#### Data section

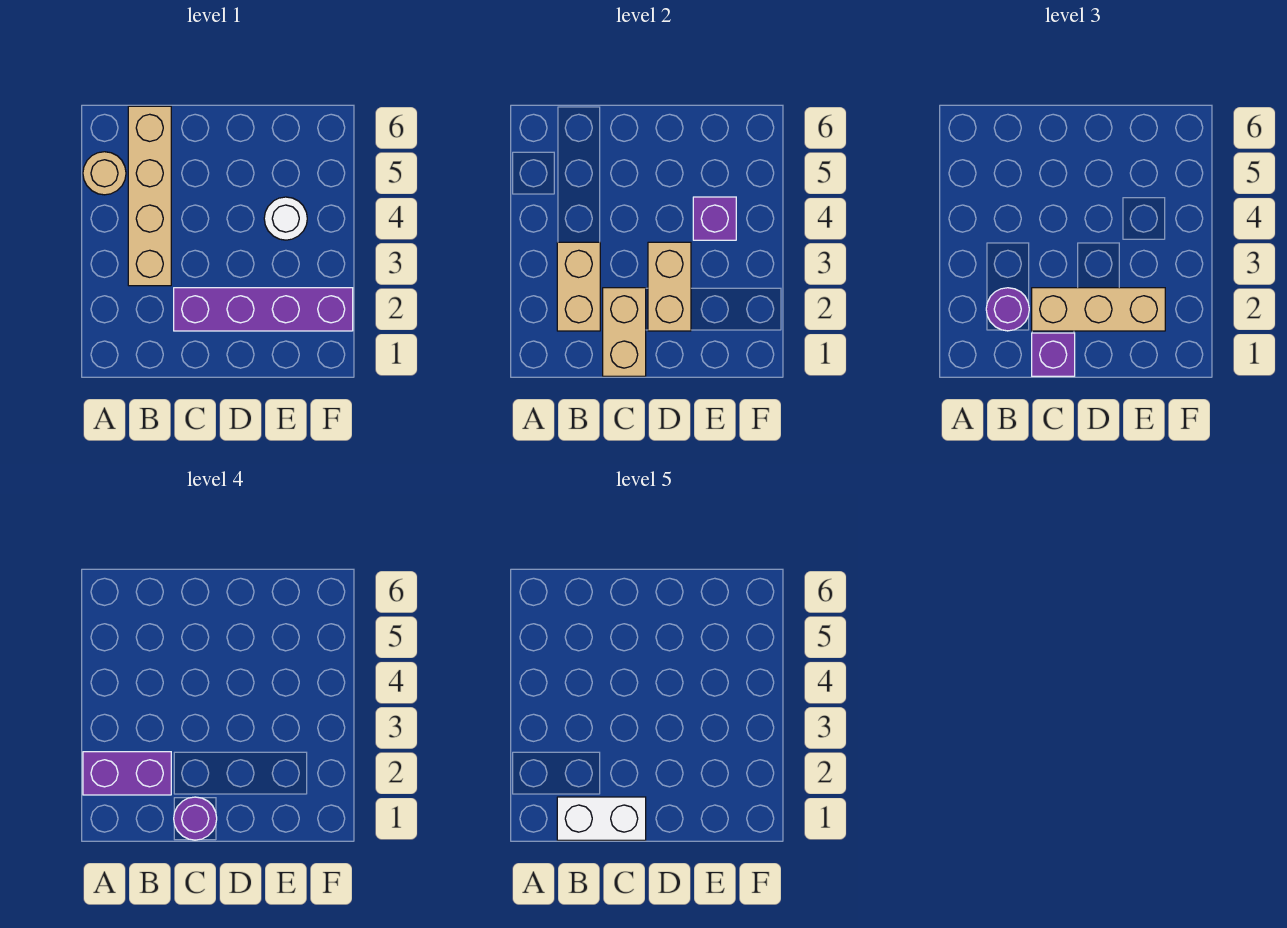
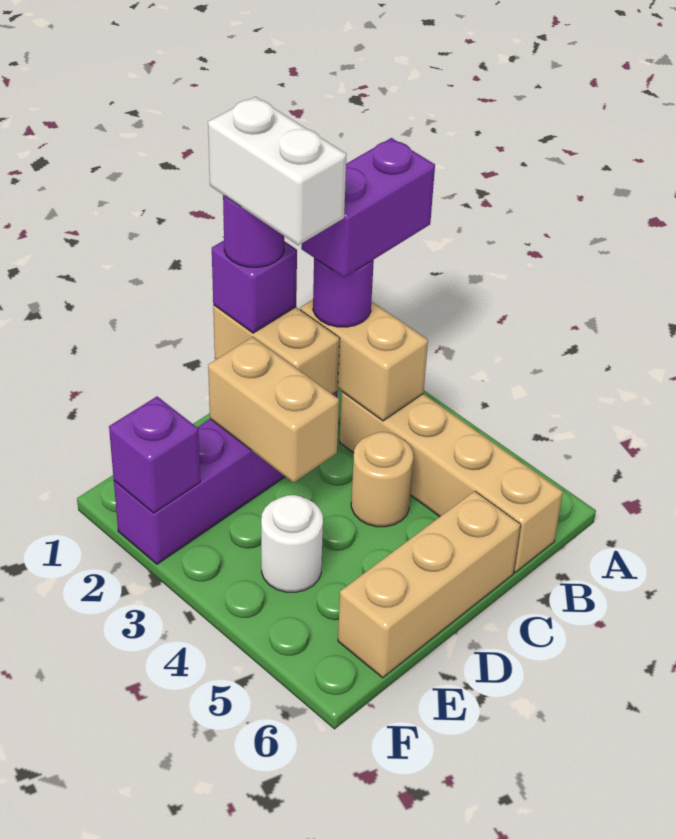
tan round brick A5 level 1 -> tan round brick C4 level 1
white brick B1:C1 level 5 -> white brick C1:C2 level 5
tan brick C2:E2 level 3 -> tan brick C6:E6 level 1
purple brick E4 level 2 -> purple brick F2 level 2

########

Every line above should be repeated exactly; pictures stay out of the copy.

tan round brick A5 level 1 -> tan round brick C4 level 1
white brick B1:C1 level 5 -> white brick C1:C2 level 5
tan brick C2:E2 level 3 -> tan brick C6:E6 level 1
purple brick E4 level 2 -> purple brick F2 level 2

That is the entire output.